··· Items ···

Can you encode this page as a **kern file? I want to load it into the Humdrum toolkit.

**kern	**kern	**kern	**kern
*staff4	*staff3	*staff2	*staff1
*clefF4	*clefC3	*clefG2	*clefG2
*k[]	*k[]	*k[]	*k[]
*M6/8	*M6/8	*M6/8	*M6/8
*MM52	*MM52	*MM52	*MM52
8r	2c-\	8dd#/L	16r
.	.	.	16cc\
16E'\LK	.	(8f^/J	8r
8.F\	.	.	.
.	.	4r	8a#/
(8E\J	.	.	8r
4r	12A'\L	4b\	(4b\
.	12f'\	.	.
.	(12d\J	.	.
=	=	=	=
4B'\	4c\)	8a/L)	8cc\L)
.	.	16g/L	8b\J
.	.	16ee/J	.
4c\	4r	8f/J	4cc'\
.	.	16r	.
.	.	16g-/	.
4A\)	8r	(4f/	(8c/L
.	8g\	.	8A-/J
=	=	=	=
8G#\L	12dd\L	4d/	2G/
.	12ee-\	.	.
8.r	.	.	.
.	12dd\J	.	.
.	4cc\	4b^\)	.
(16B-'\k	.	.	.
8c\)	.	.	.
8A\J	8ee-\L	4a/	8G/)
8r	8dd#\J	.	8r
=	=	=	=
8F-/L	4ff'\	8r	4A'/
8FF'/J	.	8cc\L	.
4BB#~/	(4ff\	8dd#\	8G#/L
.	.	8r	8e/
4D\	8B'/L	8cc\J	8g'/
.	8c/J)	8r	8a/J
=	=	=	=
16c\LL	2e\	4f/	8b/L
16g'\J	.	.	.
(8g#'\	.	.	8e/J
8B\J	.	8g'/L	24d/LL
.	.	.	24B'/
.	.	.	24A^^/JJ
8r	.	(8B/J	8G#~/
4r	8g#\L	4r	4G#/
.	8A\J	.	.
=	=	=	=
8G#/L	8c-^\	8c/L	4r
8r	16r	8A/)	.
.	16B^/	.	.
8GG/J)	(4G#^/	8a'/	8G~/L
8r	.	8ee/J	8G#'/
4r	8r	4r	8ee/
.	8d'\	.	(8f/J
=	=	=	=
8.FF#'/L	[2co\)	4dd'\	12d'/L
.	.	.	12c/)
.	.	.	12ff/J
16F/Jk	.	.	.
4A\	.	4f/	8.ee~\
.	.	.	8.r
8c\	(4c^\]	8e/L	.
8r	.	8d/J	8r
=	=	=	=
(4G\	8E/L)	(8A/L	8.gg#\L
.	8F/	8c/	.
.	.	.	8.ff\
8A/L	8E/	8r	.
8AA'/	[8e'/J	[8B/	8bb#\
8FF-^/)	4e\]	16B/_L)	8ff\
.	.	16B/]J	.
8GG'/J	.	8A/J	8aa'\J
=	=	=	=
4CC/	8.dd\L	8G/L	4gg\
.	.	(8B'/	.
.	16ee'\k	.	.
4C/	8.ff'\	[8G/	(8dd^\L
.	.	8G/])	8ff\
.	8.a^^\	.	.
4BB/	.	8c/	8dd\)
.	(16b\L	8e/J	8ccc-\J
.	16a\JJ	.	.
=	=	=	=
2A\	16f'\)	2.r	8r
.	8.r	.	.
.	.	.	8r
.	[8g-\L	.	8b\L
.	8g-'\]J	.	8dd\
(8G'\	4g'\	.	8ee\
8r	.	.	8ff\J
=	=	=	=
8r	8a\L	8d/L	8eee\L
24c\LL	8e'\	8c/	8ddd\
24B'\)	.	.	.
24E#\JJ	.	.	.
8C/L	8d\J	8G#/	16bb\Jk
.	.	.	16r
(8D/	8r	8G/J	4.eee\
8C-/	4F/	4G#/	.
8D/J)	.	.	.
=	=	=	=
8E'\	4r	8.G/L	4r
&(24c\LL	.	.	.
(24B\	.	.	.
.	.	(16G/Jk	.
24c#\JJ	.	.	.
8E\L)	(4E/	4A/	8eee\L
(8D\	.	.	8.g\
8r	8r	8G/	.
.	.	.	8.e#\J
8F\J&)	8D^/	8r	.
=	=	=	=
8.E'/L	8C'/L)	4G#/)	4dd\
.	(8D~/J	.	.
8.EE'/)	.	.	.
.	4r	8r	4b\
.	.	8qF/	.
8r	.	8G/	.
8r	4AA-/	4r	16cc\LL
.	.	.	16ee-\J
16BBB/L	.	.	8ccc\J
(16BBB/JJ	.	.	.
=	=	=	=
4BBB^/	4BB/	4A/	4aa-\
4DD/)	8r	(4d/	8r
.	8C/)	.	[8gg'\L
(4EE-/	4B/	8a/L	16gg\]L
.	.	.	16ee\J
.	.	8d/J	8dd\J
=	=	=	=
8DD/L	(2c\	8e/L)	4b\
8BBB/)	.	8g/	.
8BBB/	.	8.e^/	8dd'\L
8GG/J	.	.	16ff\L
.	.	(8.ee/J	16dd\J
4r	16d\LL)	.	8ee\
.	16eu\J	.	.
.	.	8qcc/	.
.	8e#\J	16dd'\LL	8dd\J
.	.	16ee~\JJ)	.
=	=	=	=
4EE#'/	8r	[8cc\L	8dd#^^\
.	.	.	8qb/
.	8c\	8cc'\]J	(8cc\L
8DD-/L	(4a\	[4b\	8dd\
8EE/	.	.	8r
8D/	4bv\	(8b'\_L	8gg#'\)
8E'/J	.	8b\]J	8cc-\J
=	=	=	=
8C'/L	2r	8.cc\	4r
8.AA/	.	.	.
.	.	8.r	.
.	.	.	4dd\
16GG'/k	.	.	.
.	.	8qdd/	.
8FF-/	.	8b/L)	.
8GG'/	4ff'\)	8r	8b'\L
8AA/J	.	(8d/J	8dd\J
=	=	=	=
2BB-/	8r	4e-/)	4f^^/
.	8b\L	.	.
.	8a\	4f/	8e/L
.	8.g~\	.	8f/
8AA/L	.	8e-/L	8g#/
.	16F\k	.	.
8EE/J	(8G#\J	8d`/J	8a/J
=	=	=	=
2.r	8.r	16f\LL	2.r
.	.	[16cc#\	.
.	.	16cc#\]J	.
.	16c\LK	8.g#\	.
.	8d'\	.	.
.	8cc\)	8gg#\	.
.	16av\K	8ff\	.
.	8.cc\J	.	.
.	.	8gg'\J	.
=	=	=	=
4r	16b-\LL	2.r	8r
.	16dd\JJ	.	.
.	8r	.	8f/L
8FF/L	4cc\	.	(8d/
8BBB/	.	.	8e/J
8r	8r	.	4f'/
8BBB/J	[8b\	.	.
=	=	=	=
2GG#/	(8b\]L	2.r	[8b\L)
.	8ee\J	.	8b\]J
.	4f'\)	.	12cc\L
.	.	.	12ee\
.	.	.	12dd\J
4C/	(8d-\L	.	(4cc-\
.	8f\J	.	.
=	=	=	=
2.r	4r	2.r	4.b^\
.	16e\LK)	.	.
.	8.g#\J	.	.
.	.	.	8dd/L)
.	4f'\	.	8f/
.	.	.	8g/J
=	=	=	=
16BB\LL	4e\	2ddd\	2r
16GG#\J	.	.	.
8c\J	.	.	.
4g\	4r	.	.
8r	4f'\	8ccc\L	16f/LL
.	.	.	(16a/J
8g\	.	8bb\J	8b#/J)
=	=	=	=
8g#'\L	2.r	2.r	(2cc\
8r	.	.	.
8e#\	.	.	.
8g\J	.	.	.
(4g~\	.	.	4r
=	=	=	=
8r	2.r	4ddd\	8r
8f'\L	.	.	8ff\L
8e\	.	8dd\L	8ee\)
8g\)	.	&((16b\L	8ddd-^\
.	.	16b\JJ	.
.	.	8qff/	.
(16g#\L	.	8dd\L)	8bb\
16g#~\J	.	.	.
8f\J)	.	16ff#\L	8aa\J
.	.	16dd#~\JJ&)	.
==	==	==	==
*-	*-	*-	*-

···

## Requirements
Pull out every line of the listing above that contains the string "kern", matching case exactly.

## Complete response
Can you encode this page as a **kern file? I want to load it into the Humdrum toolkit.
**kern	**kern	**kern	**kern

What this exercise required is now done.